*Task:* Which lines in the data contain the word "stick"? Please copy each of them.

*Supplied data:*
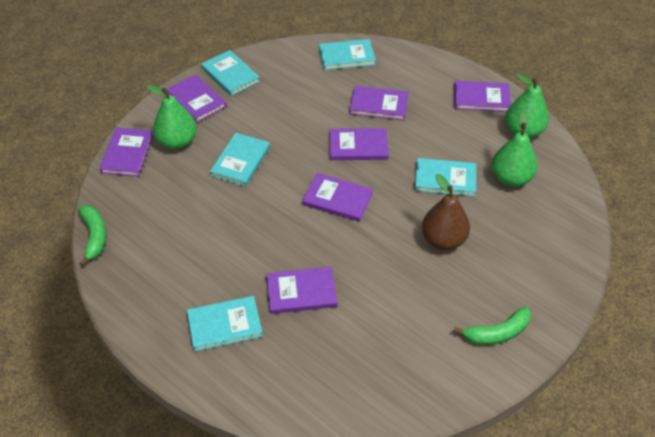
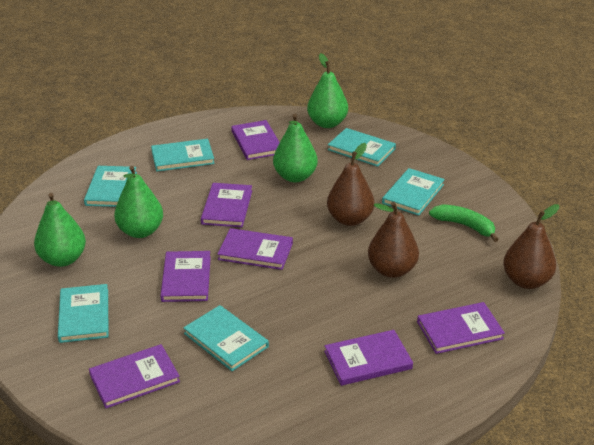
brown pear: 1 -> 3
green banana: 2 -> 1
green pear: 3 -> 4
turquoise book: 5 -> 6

--

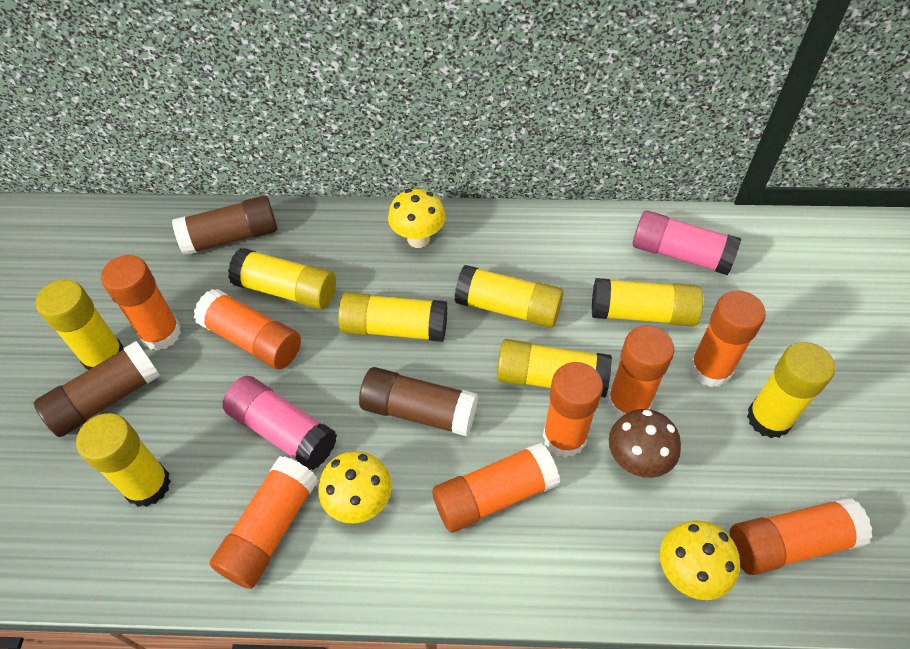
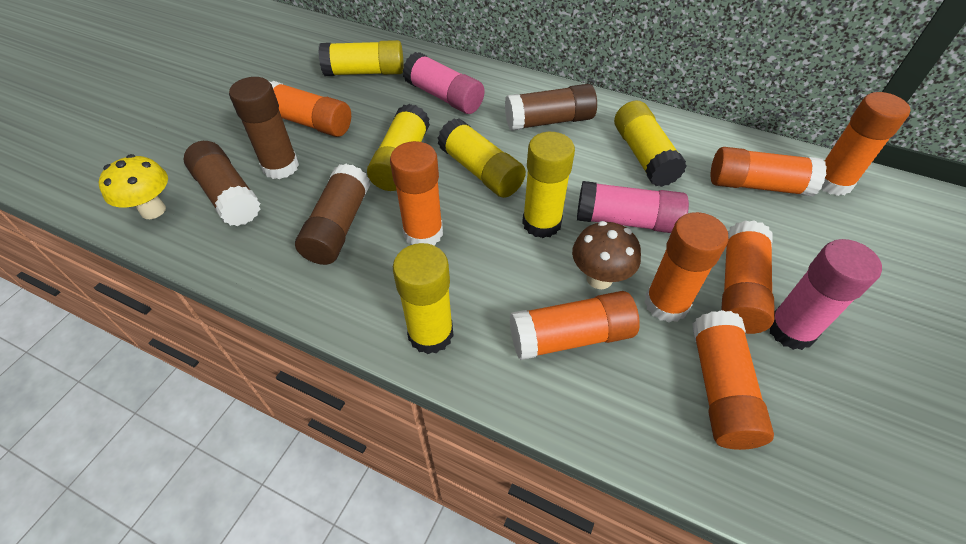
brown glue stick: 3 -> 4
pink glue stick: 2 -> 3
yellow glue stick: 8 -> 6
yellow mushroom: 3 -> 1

* * *

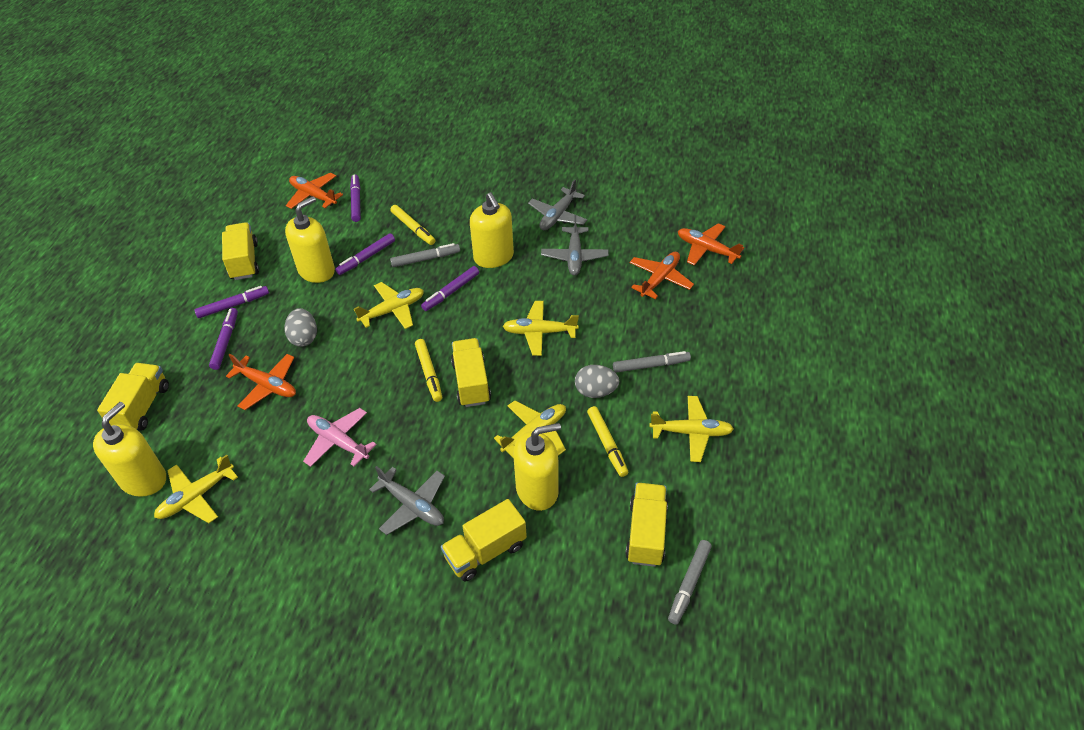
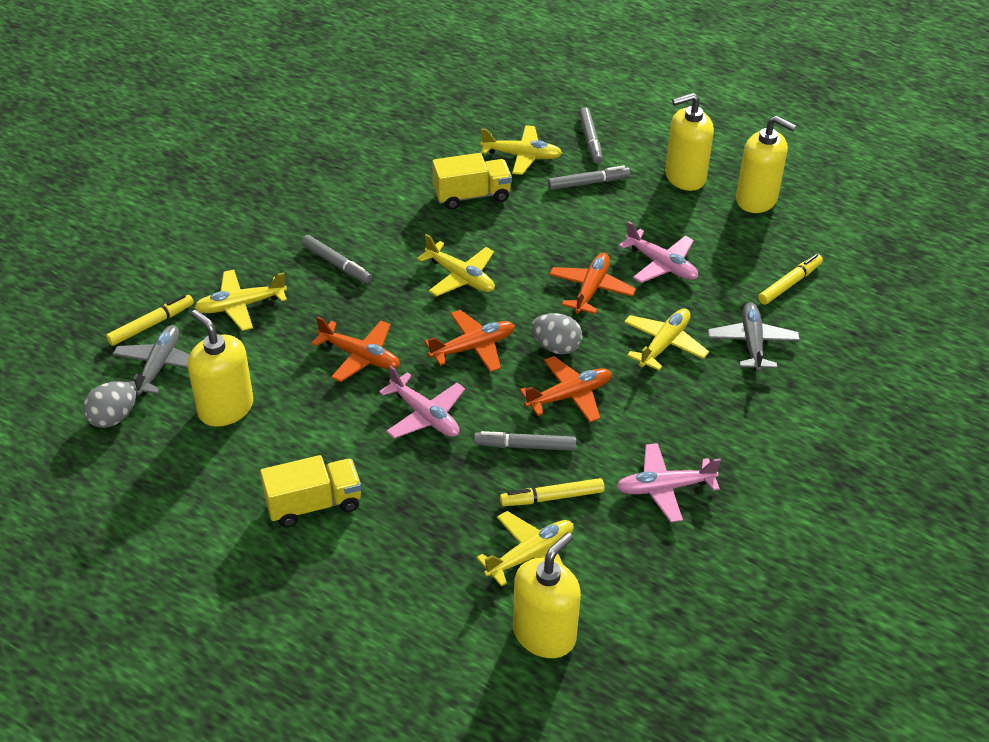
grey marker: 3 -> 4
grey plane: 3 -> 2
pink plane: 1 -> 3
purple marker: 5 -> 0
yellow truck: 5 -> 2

*Response:*
brown glue stick: 3 -> 4
pink glue stick: 2 -> 3
yellow glue stick: 8 -> 6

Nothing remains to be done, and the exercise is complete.